'''
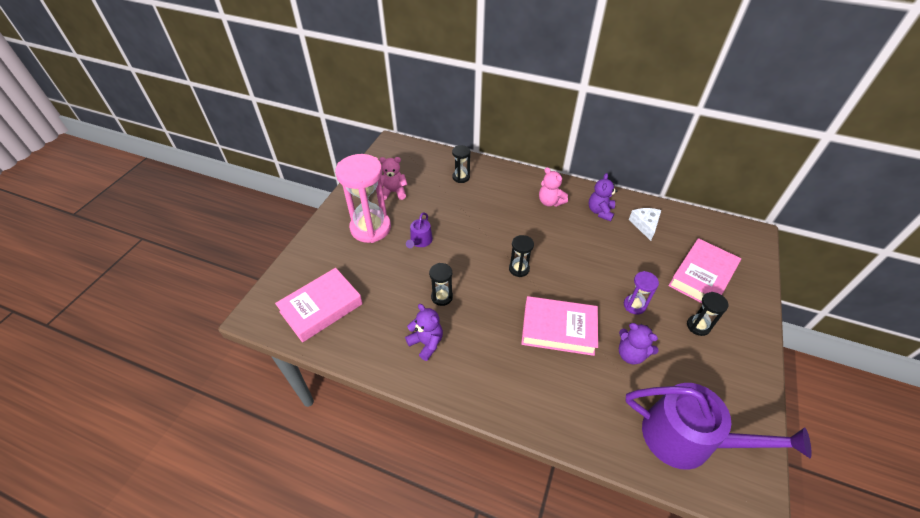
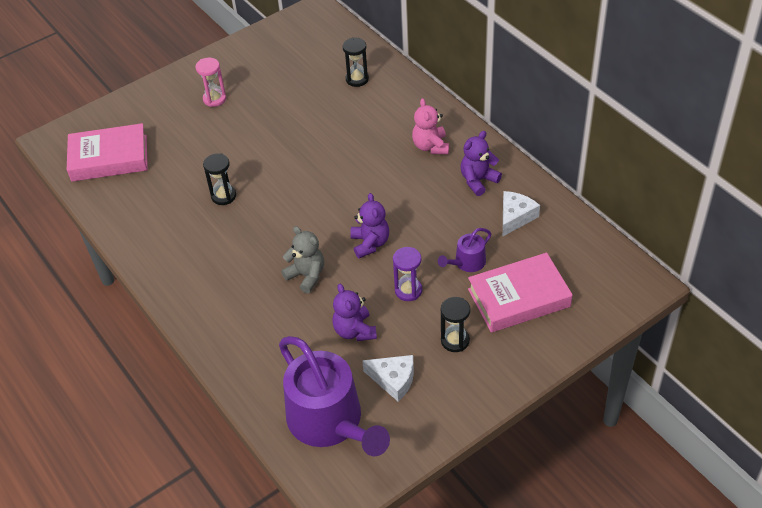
camera: 35 degrees right, 0 degrees up
(370, 228) = (214, 99): pink hourglass -> pink hourglass, size x0.47
(393, 192) = (270, 69): pink teddy bear -> none
(420, 241) = (251, 132): purple watering can -> purple watering can (467, 262)
(426, 343) = (173, 231): purple teddy bear -> purple teddy bear (370, 243)
(519, 269) = (324, 202): black hourglass -> none
(558, 329) = (306, 276): pink book -> grey teddy bear
(692, 378) = (393, 380): none -> white cheese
'''
# [Work instruction]
Start at the first line of the records and write out everything up to and including the line containing "(519, 269) = (324, 202): black". No pictures.

# [Result for this exercise]
camera: 35 degrees right, 0 degrees up
(370, 228) = (214, 99): pink hourglass -> pink hourglass, size x0.47
(393, 192) = (270, 69): pink teddy bear -> none
(420, 241) = (251, 132): purple watering can -> purple watering can (467, 262)
(426, 343) = (173, 231): purple teddy bear -> purple teddy bear (370, 243)
(519, 269) = (324, 202): black hourglass -> none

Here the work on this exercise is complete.